# Work order
In the records below, find the line containing "white ring: 1 -> 2", then copy that line and all lines after it, exactly, omitting every picture.

[Exercise inputs Boundary: Start]

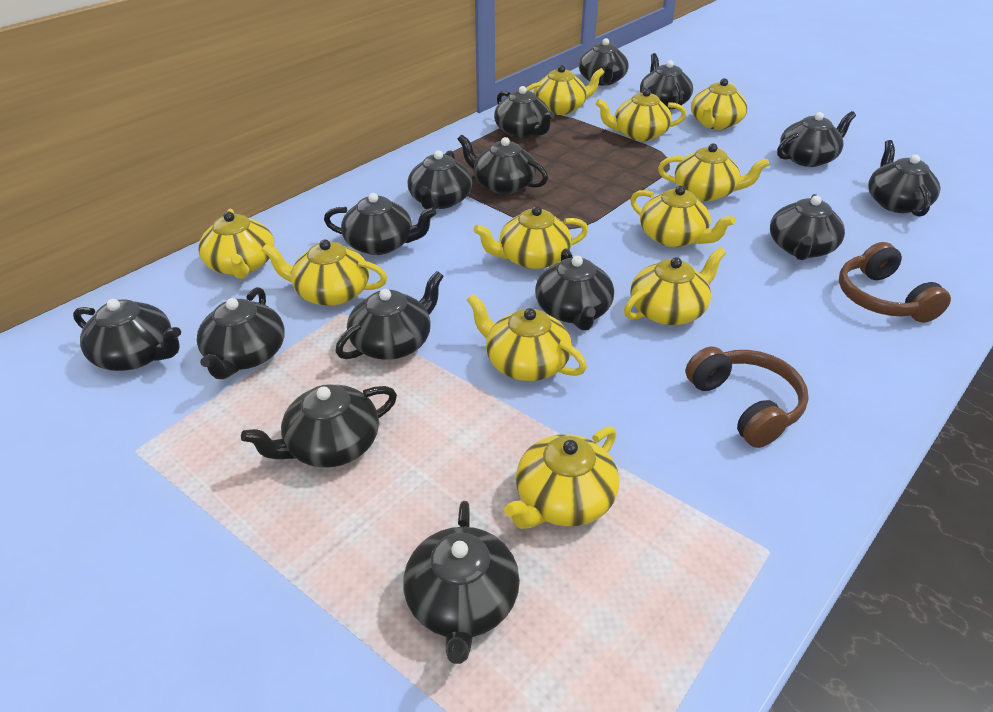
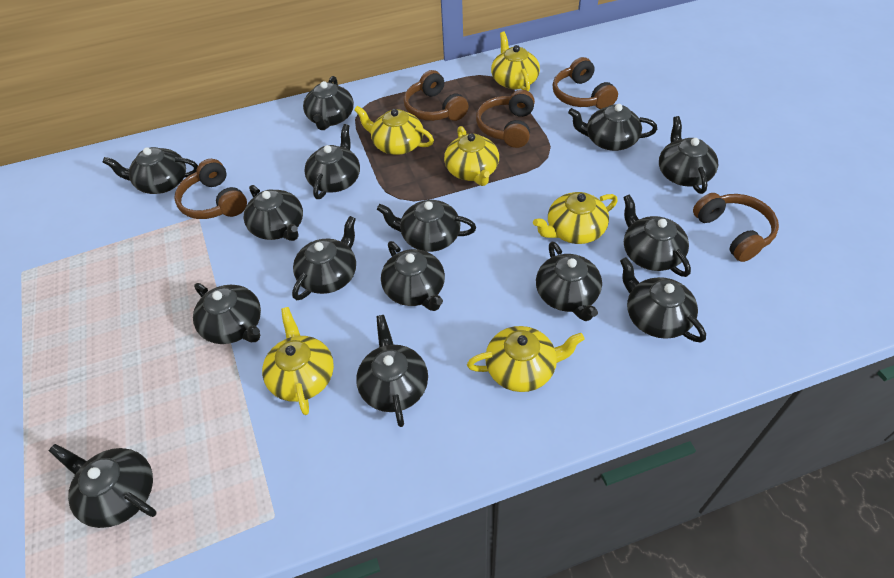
brown headphones: 2 -> 5
yellow teapot: 11 -> 6

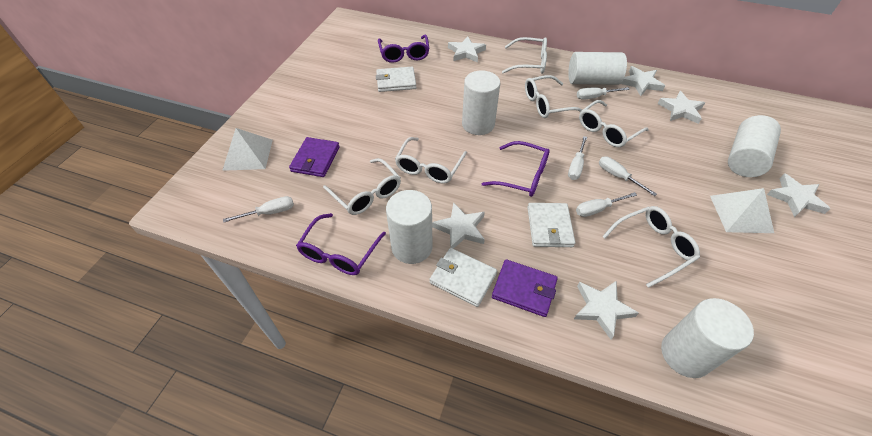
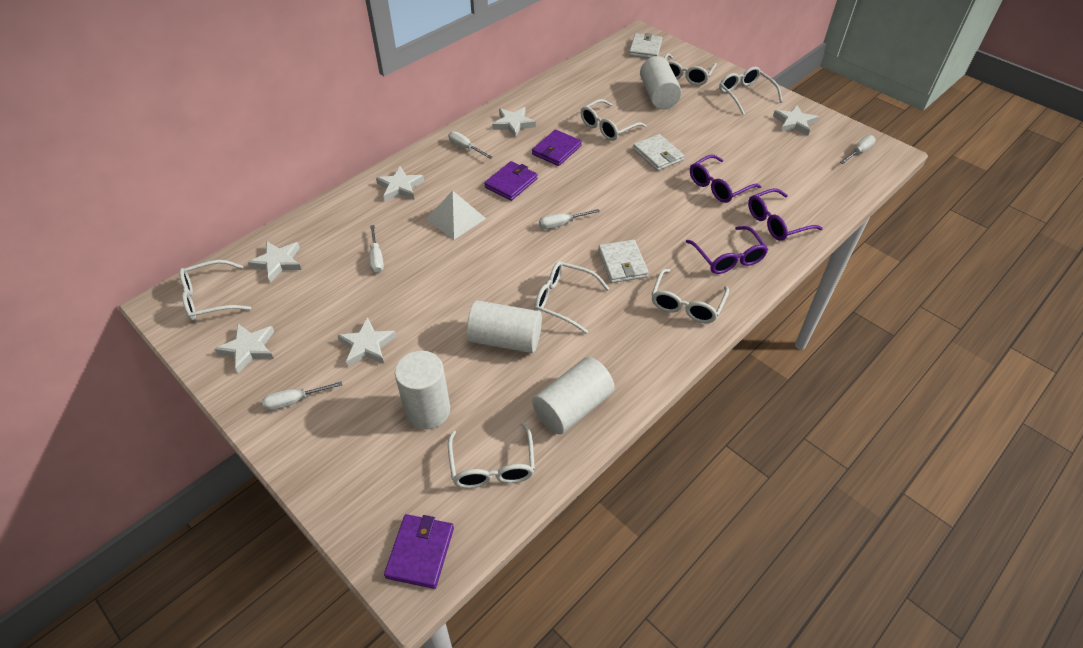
purple wallet: 2 -> 3
white cylinder: 5 -> 4
white glasses: 6 -> 7
white pyramid: 2 -> 1

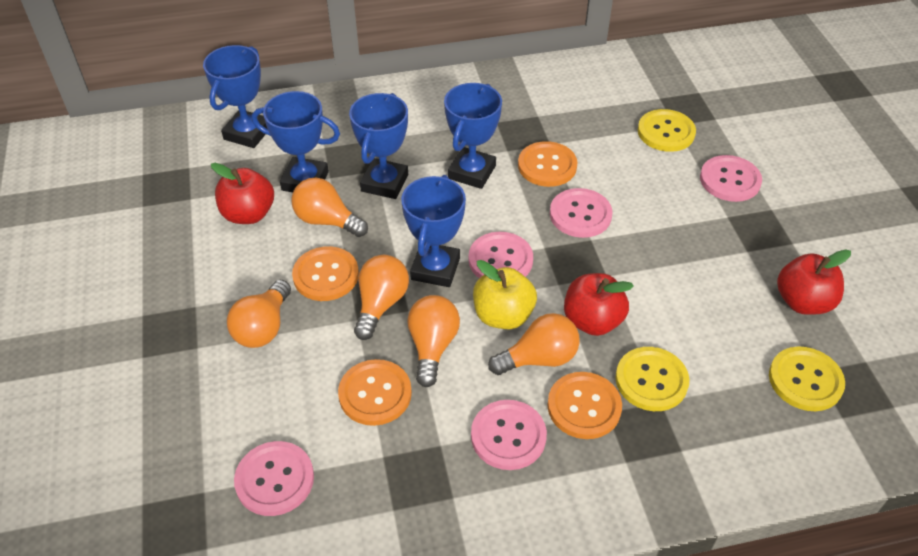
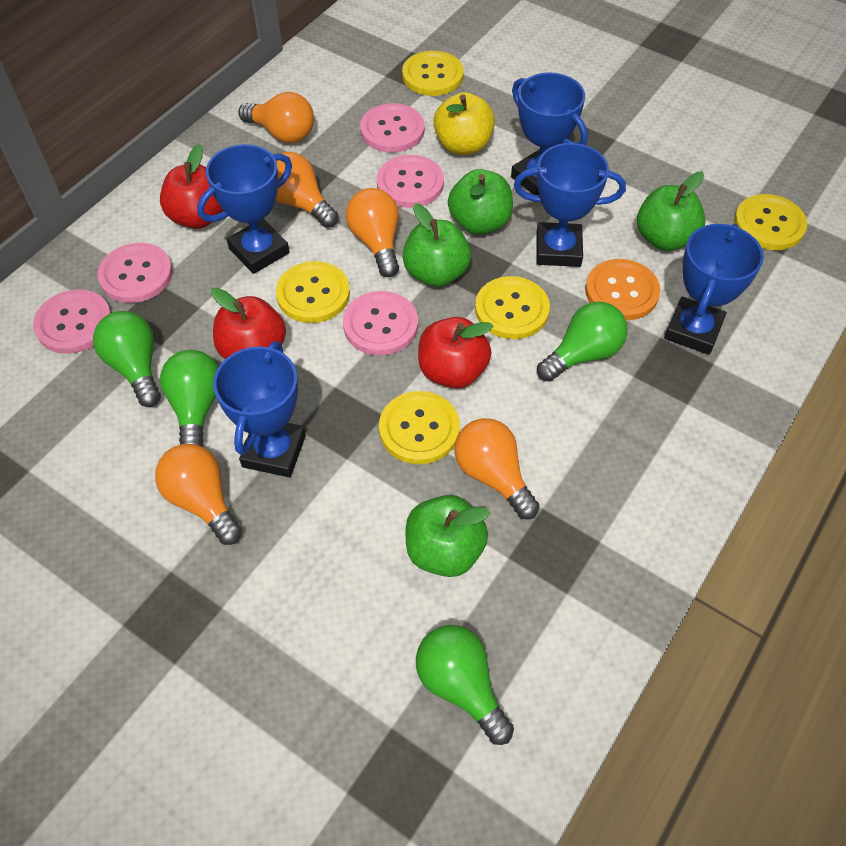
green apple: 0 -> 4
green light bulb: 0 -> 4
orange button: 4 -> 1
yellow button: 3 -> 5

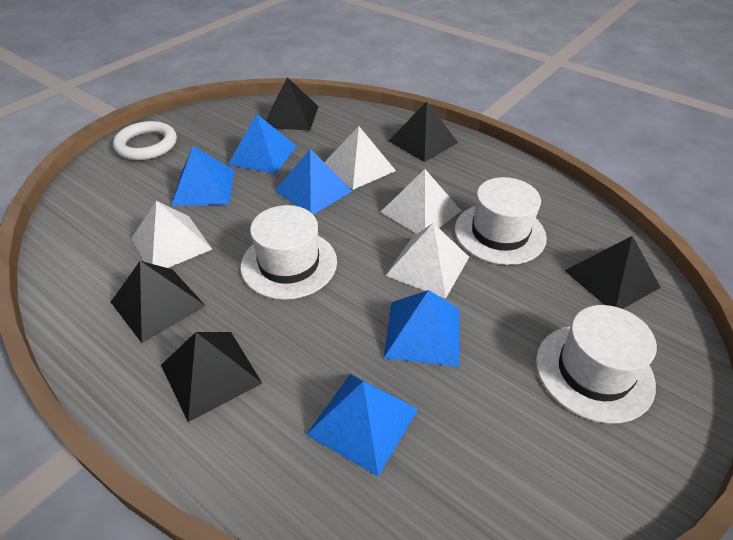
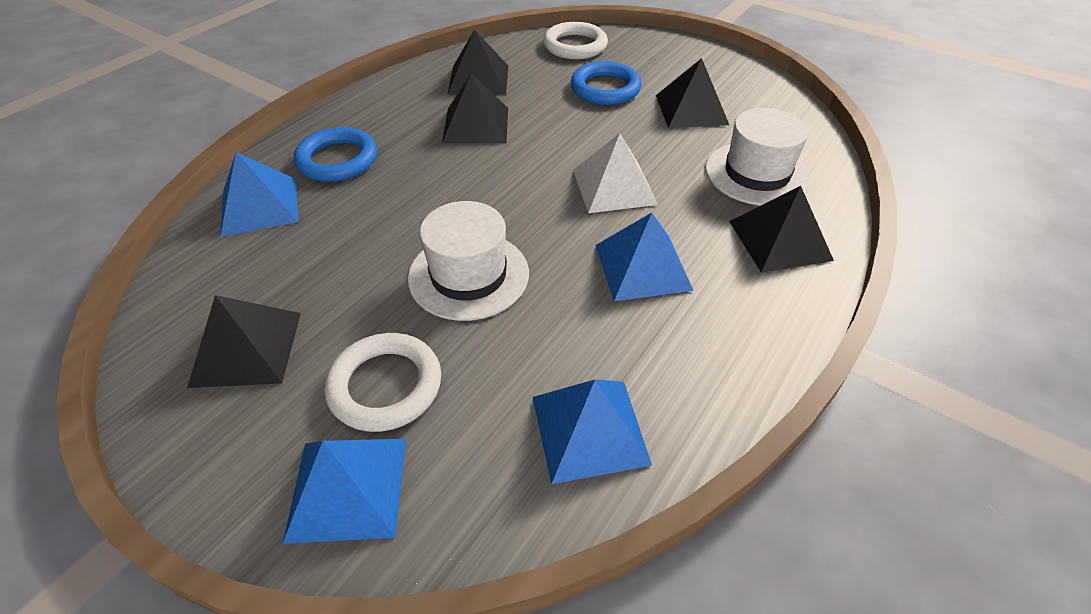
blue pyramid: 5 -> 4
blue ring: 0 -> 2
white hat: 3 -> 2
white pyramid: 4 -> 1
white ring: 1 -> 2

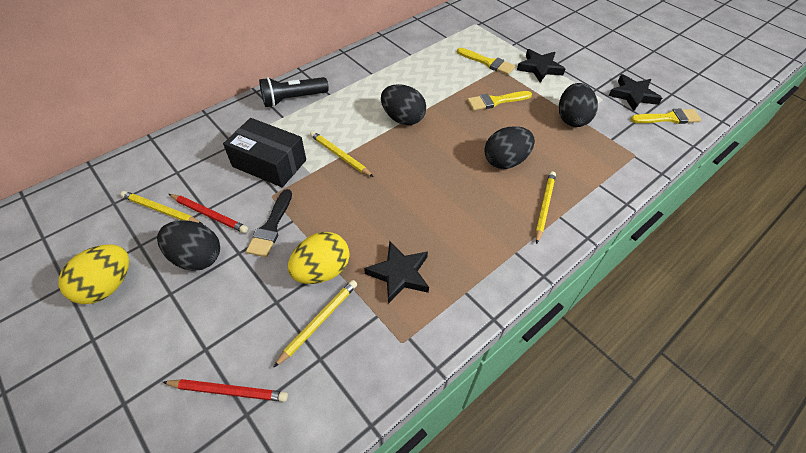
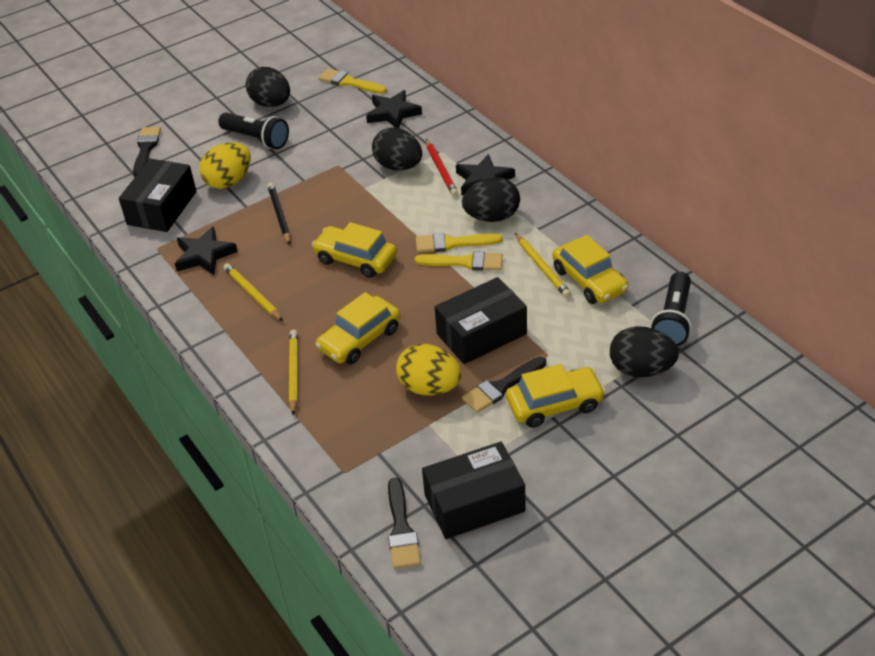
black box: 1 -> 3
black brush: 1 -> 3
black flashlight: 1 -> 2
black pencil: 0 -> 1
red pencil: 2 -> 1
yellow car: 0 -> 4
yellow pencil: 4 -> 3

[Exercise inputs Boundary: End]

# Answer to this problem
white ring: 1 -> 2

black box: 1 -> 3
black brush: 1 -> 3
black flashlight: 1 -> 2
black pencil: 0 -> 1
red pencil: 2 -> 1
yellow car: 0 -> 4
yellow pencil: 4 -> 3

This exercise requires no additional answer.